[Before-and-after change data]
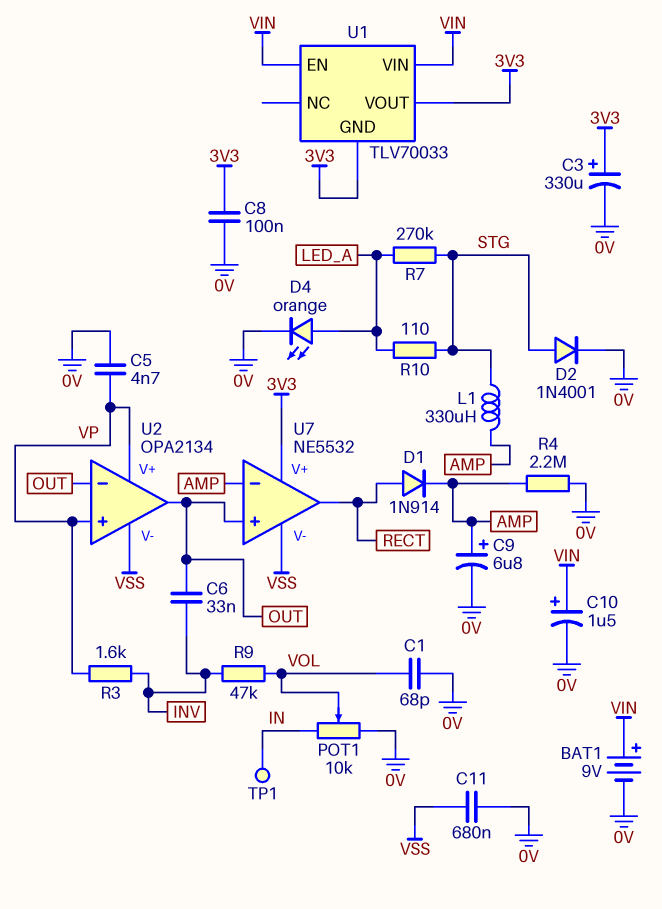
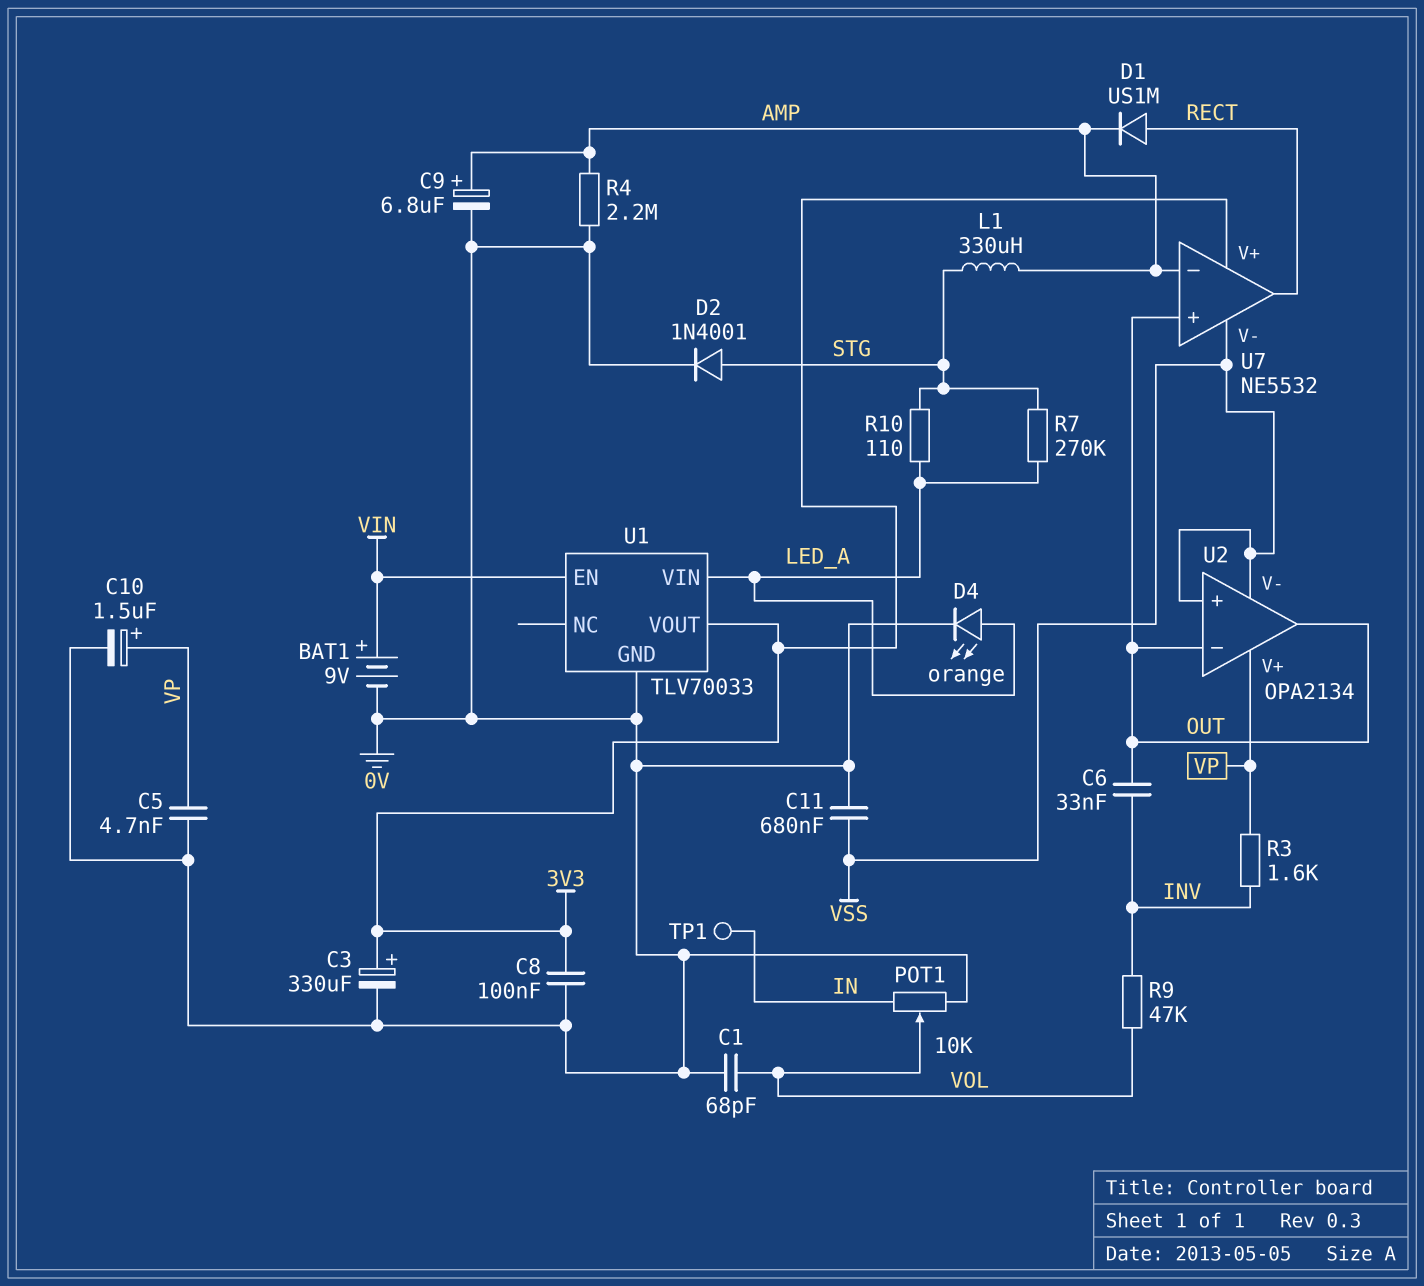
C10: 1.5uF (plus VIN, minus 0V) -> 1.5uF (plus VP, minus 0V)
D1: diode 1N914 (A RECT, K AMP) -> diode US1M (A RECT, K AMP)
U1 pin GND: 3V3 -> 0V
U1 pin VIN: VIN -> LED_A
U2 pin in+: VP -> VSS

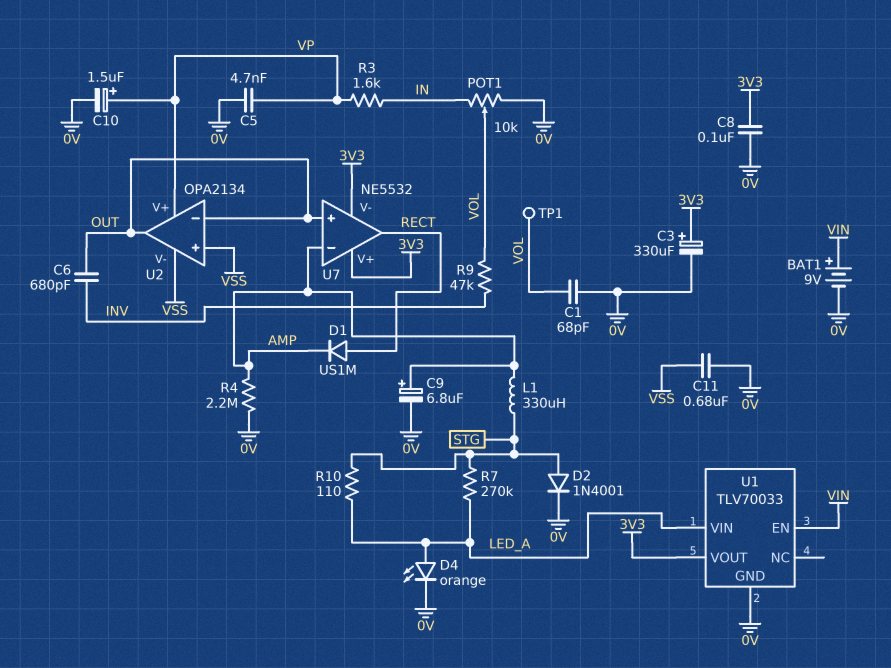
C6: 33nF (INV, OUT) -> 680pF (INV, OUT)
R3: 1.6k (INV, VP) -> 1.6k (IN, VP)
TP1: test point (IN) -> test point (VOL)
U7 pin V-: VSS -> 3V3

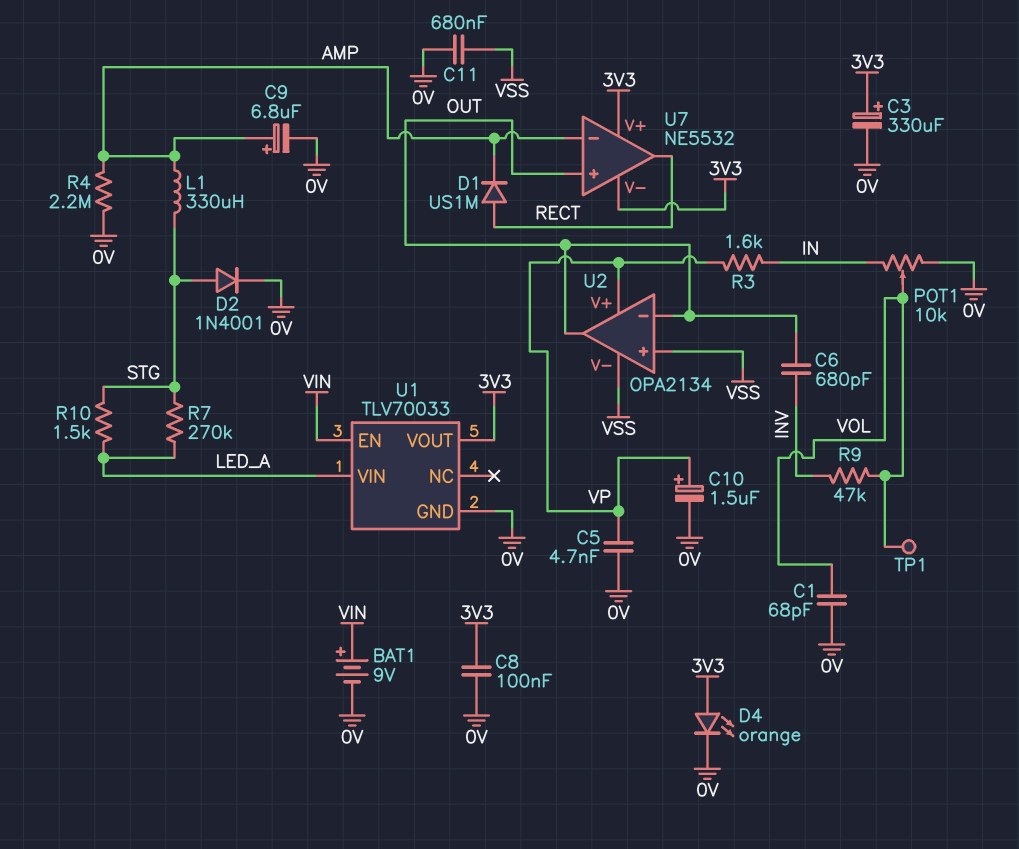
D4: LED orange (A LED_A, K 0V) -> LED orange (A 3V3, K 0V)
R10: 110 (LED_A, STG) -> 1.5k (LED_A, STG)

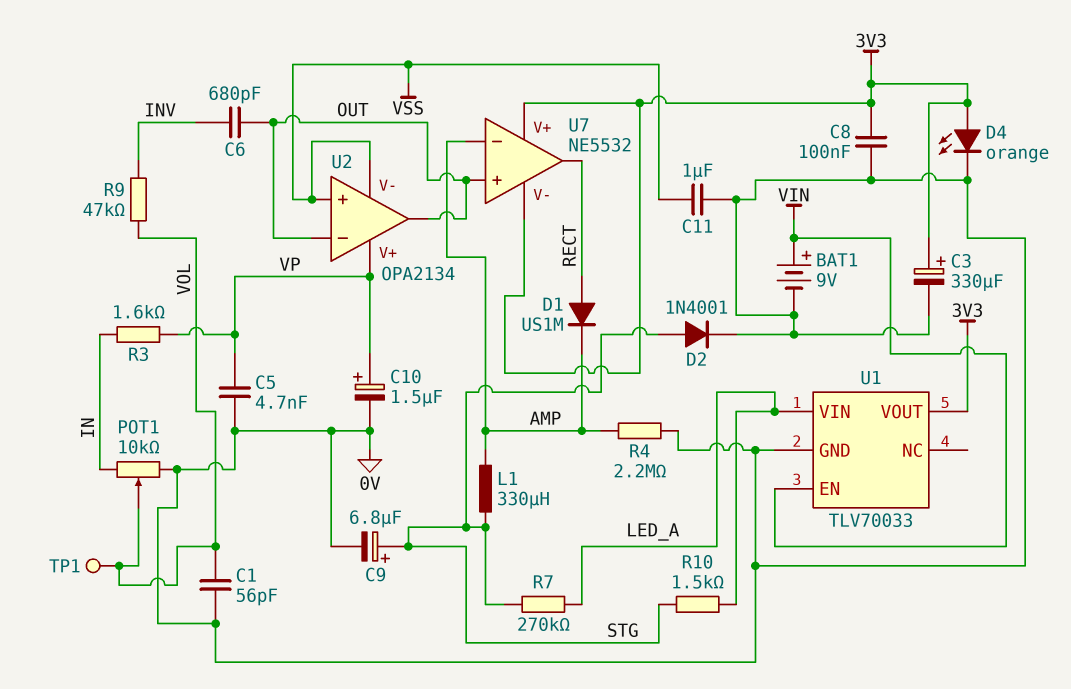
C1: 68pF (0V, VOL) -> 56pF (0V, VOL)
C9: 6.8uF (plus AMP, minus 0V) -> 6.8uF (plus STG, minus 0V)
C11: 680nF (0V, VSS) -> 1uF (0V, VSS)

Task item |
Each line of the records with the word "minus" in it is to be copied.

Response to this exercise |
C10: 1.5uF (plus VIN, minus 0V) -> 1.5uF (plus VP, minus 0V)
C9: 6.8uF (plus AMP, minus 0V) -> 6.8uF (plus STG, minus 0V)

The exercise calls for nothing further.